WHAT TO PRODUCE: Going through the data below, please show each line containing the string "shoe".

DATA RECORDS:
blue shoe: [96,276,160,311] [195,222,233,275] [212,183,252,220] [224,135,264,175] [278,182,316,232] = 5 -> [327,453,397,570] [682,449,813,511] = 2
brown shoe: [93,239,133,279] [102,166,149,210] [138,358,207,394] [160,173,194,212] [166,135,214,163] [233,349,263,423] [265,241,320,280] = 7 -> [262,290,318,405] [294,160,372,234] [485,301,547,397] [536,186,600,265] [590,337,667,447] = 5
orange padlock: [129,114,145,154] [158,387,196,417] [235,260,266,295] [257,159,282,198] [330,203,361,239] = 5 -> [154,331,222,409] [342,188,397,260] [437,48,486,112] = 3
...
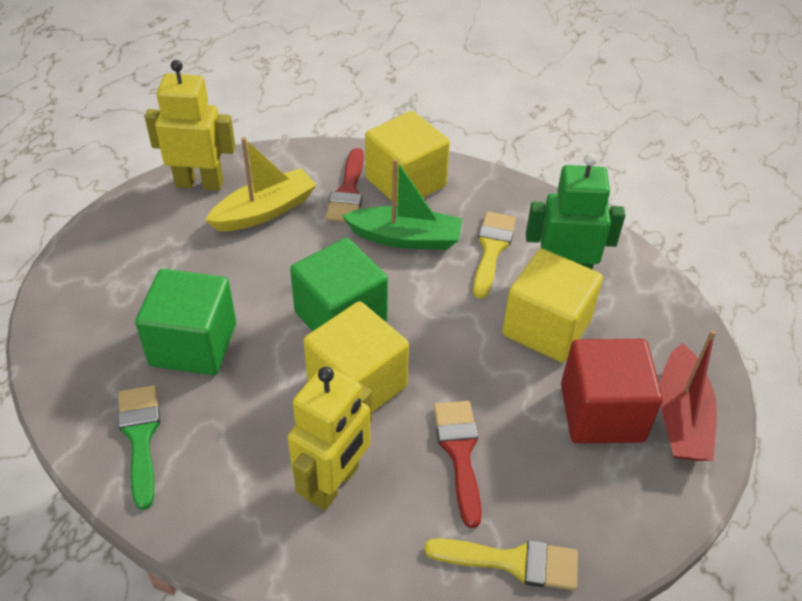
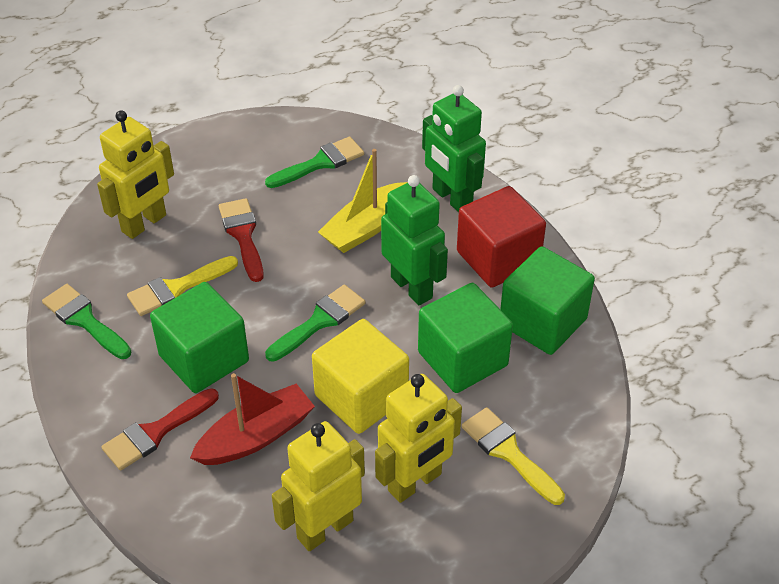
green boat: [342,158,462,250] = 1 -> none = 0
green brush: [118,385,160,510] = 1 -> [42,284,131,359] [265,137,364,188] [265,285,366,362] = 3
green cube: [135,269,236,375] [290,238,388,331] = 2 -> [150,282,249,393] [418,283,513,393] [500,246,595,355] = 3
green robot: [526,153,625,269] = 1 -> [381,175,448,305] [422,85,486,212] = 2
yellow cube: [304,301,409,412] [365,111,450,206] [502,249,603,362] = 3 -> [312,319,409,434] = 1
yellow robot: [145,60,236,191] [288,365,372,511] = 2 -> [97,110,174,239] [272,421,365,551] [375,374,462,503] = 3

RESPONSE TO THIS TASK:
blue shoe: [96,276,160,311] [195,222,233,275] [212,183,252,220] [224,135,264,175] [278,182,316,232] = 5 -> [327,453,397,570] [682,449,813,511] = 2
brown shoe: [93,239,133,279] [102,166,149,210] [138,358,207,394] [160,173,194,212] [166,135,214,163] [233,349,263,423] [265,241,320,280] = 7 -> [262,290,318,405] [294,160,372,234] [485,301,547,397] [536,186,600,265] [590,337,667,447] = 5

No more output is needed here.